What to produce —
Reproduce the lines below verbatim, omitting the picture markers.

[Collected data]
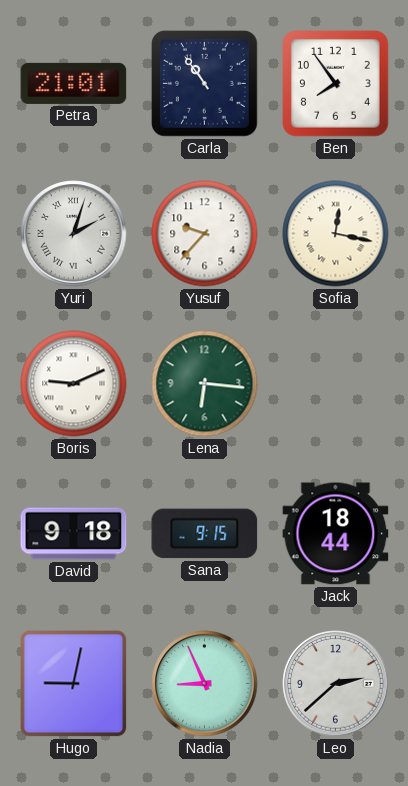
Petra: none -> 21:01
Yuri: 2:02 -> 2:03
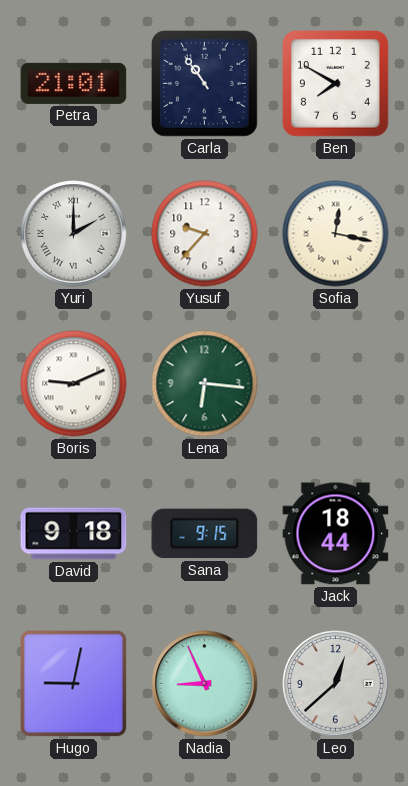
Ben: 7:54 -> 7:50
Yuri: 2:03 -> 2:00
Leo: 2:38 -> 12:38
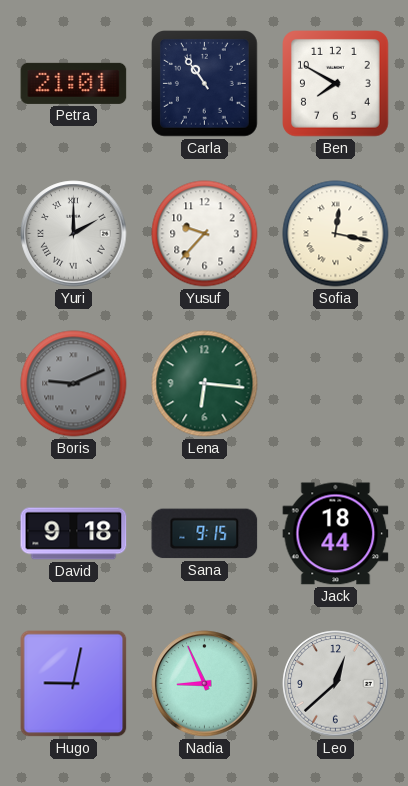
Boris dial: white -> grey
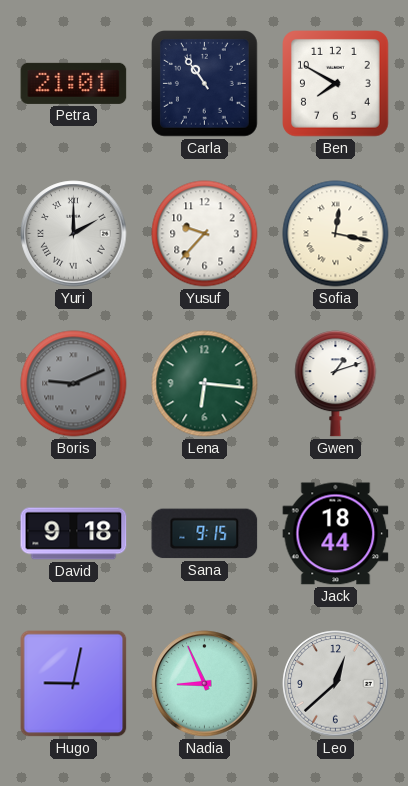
Gwen: none -> 1:12
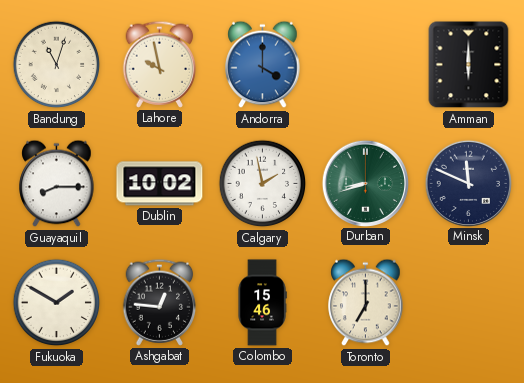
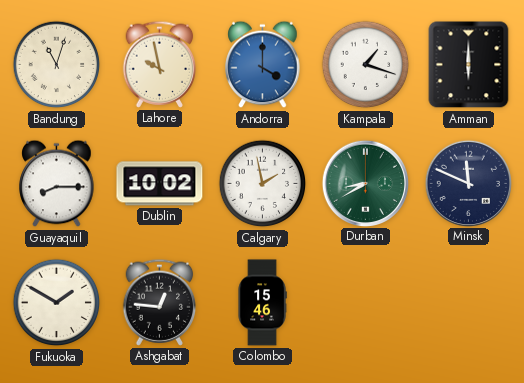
Kampala: none -> 1:18
Durban: 8:42 -> 8:40
Toronto: 7:00 -> none
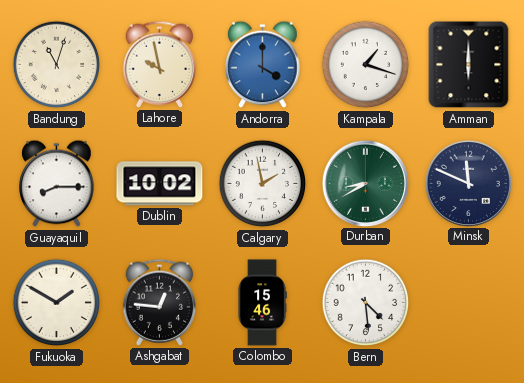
Bern: none -> 4:29
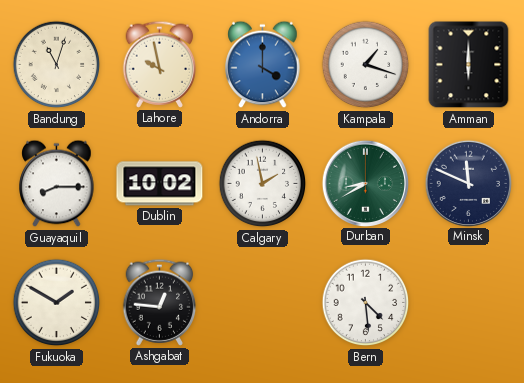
Colombo: 15:46 -> none
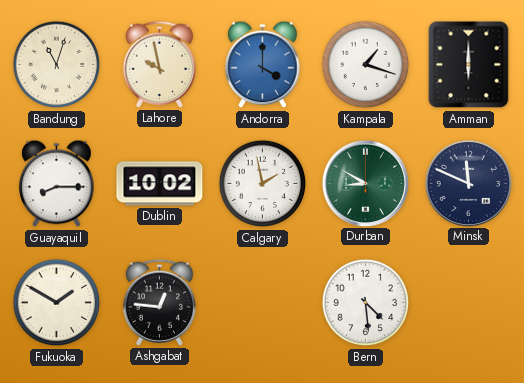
Durban: 8:40 -> 8:50
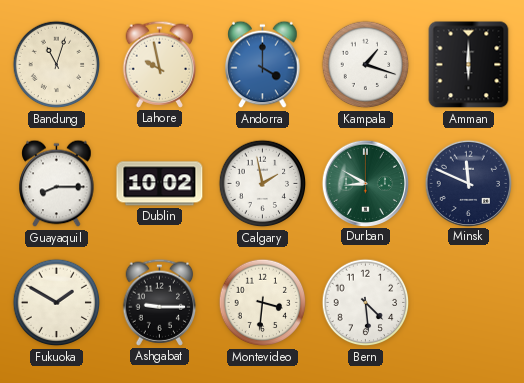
Ashgabat: 12:46 -> 9:15
Montevideo: none -> 3:31
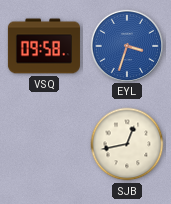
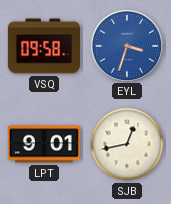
LPT: none -> 9:01
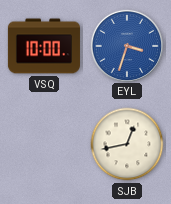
VSQ: 09:58 -> 10:00
LPT: 9:01 -> none
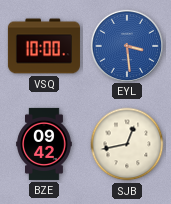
EYL: 3:33 -> 3:29
BZE: none -> 09:42
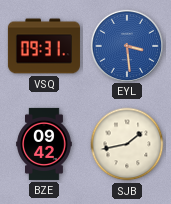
VSQ: 10:00 -> 09:31
SJB: 12:43 -> 1:43
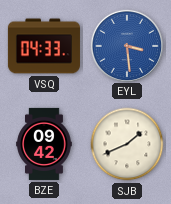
VSQ: 09:31 -> 04:33
SJB: 1:43 -> 1:41
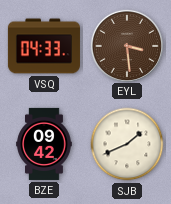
EYL dial: blue -> brown
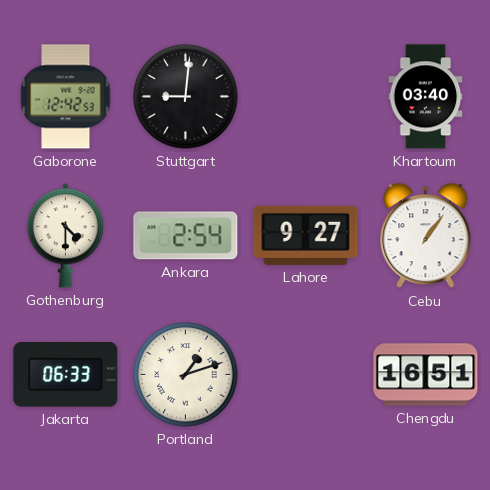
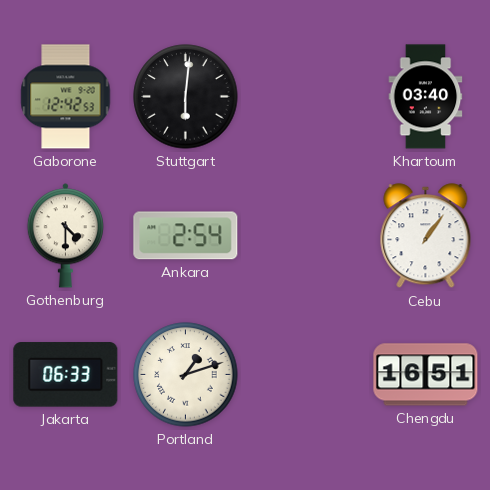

Written response —
Petra: none -> 21:01
Yuri: 2:02 -> 2:03
Ben: 7:54 -> 7:50
Yuri: 2:03 -> 2:00
Leo: 2:38 -> 12:38
Boris dial: white -> grey
Gwen: none -> 1:12
Kampala: none -> 1:18
Durban: 8:42 -> 8:40
Toronto: 7:00 -> none
Bern: none -> 4:29
Colombo: 15:46 -> none
Durban: 8:40 -> 8:50
Ashgabat: 12:46 -> 9:15
Montevideo: none -> 3:31
LPT: none -> 9:01
VSQ: 09:58 -> 10:00
LPT: 9:01 -> none
EYL: 3:33 -> 3:29
BZE: none -> 09:42
VSQ: 10:00 -> 09:31
SJB: 12:43 -> 1:43
VSQ: 09:31 -> 04:33
SJB: 1:43 -> 1:41
EYL dial: blue -> brown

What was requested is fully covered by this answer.